◆ Problem details ◆
The expected output is a verbatim reprint of the lines from the beginning of the data that follows through the line that contains "red round brick E9".

◆ Data for this exercise ◆
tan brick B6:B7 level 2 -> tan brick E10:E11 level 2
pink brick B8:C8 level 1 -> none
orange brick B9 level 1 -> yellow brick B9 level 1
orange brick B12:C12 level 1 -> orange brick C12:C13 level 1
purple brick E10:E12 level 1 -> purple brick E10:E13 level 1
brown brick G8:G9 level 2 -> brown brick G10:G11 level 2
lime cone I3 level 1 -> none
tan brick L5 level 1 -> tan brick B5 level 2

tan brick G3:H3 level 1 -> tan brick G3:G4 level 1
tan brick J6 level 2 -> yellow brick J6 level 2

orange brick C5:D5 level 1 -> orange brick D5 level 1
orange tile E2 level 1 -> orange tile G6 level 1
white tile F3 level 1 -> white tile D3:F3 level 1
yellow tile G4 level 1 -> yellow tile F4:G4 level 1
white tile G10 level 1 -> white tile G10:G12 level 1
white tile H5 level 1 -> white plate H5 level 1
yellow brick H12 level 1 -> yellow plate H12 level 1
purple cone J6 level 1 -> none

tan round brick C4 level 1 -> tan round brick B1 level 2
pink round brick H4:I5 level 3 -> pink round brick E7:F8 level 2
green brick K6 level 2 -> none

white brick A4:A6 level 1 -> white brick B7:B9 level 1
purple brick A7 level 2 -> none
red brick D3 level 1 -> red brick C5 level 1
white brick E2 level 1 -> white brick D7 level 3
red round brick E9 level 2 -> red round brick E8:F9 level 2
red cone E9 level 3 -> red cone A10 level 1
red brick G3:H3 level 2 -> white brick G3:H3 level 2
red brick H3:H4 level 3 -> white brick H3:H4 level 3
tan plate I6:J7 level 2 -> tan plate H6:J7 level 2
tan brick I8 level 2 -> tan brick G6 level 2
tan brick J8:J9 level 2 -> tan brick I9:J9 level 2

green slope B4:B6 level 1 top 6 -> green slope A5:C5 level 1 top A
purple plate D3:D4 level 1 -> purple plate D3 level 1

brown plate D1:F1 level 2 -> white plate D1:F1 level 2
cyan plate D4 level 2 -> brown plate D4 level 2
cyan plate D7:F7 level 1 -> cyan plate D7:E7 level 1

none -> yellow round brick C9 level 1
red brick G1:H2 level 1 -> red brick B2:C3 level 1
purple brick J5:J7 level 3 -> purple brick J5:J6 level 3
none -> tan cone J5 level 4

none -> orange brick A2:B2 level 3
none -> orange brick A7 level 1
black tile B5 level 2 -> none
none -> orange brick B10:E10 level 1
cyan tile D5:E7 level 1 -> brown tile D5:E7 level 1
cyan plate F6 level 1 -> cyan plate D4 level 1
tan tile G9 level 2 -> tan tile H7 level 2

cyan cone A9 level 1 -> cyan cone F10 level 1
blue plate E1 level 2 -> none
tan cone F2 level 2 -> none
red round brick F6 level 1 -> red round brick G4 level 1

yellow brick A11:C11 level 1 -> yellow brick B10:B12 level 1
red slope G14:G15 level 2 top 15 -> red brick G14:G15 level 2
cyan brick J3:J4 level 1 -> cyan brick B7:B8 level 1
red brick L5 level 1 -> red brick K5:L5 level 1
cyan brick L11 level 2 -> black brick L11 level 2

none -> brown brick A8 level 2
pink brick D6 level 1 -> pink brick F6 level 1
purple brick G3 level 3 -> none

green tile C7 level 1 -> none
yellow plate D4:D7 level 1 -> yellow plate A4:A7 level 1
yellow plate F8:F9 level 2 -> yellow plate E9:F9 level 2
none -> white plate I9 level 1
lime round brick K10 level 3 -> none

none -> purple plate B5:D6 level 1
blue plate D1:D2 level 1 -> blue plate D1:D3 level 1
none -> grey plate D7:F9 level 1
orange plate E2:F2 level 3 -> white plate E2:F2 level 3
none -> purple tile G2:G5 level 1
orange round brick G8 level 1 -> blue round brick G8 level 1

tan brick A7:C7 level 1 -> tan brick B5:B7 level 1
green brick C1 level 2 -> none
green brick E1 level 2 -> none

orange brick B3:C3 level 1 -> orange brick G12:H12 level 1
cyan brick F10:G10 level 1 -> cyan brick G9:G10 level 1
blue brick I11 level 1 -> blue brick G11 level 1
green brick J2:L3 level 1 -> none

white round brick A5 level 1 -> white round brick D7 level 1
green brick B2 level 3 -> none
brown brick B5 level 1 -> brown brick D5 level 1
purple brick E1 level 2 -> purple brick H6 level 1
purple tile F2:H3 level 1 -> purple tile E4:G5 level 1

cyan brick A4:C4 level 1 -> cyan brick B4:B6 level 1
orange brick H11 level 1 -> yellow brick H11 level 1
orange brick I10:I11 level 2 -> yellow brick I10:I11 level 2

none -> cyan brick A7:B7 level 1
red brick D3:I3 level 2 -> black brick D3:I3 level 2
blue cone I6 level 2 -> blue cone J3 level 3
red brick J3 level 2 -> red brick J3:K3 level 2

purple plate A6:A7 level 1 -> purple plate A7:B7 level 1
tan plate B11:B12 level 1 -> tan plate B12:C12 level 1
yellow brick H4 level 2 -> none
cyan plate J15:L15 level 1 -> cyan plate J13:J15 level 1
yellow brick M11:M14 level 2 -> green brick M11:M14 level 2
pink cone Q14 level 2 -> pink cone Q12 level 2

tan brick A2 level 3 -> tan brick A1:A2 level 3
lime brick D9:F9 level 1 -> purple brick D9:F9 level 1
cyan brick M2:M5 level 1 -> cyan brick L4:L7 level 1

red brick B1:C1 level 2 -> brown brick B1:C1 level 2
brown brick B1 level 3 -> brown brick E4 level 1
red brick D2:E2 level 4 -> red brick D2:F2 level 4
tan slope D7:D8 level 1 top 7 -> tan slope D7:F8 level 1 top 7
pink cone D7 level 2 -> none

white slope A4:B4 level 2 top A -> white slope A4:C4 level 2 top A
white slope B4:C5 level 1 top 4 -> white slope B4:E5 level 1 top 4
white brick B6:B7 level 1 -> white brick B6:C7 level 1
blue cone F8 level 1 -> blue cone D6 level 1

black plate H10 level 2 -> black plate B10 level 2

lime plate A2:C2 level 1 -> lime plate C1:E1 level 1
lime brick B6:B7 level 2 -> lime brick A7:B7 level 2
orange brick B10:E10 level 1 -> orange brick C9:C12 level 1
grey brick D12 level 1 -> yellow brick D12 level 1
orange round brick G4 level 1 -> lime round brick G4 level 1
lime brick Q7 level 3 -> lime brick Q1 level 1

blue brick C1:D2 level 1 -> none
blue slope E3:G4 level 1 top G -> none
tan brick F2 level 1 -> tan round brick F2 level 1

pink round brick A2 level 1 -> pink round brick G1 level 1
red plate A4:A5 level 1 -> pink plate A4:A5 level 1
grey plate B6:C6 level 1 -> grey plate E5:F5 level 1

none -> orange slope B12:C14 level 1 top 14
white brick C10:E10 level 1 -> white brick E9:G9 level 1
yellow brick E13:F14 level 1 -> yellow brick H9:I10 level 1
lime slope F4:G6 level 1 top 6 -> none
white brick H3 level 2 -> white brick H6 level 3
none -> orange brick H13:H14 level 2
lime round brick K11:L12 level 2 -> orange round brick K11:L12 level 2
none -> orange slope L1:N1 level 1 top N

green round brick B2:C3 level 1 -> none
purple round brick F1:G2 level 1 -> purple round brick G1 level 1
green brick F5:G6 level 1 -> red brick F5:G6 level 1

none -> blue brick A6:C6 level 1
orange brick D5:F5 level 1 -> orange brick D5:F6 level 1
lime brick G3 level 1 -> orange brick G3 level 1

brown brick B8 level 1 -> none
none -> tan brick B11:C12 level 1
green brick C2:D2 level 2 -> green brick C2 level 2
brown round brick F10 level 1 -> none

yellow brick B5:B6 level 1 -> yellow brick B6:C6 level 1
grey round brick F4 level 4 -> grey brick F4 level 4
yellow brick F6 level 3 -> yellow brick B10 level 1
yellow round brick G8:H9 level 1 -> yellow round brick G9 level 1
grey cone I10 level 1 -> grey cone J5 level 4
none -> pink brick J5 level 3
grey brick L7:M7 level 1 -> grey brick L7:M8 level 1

◆ Task output ◆
tan brick B6:B7 level 2 -> tan brick E10:E11 level 2
pink brick B8:C8 level 1 -> none
orange brick B9 level 1 -> yellow brick B9 level 1
orange brick B12:C12 level 1 -> orange brick C12:C13 level 1
purple brick E10:E12 level 1 -> purple brick E10:E13 level 1
brown brick G8:G9 level 2 -> brown brick G10:G11 level 2
lime cone I3 level 1 -> none
tan brick L5 level 1 -> tan brick B5 level 2

tan brick G3:H3 level 1 -> tan brick G3:G4 level 1
tan brick J6 level 2 -> yellow brick J6 level 2

orange brick C5:D5 level 1 -> orange brick D5 level 1
orange tile E2 level 1 -> orange tile G6 level 1
white tile F3 level 1 -> white tile D3:F3 level 1
yellow tile G4 level 1 -> yellow tile F4:G4 level 1
white tile G10 level 1 -> white tile G10:G12 level 1
white tile H5 level 1 -> white plate H5 level 1
yellow brick H12 level 1 -> yellow plate H12 level 1
purple cone J6 level 1 -> none

tan round brick C4 level 1 -> tan round brick B1 level 2
pink round brick H4:I5 level 3 -> pink round brick E7:F8 level 2
green brick K6 level 2 -> none

white brick A4:A6 level 1 -> white brick B7:B9 level 1
purple brick A7 level 2 -> none
red brick D3 level 1 -> red brick C5 level 1
white brick E2 level 1 -> white brick D7 level 3
red round brick E9 level 2 -> red round brick E8:F9 level 2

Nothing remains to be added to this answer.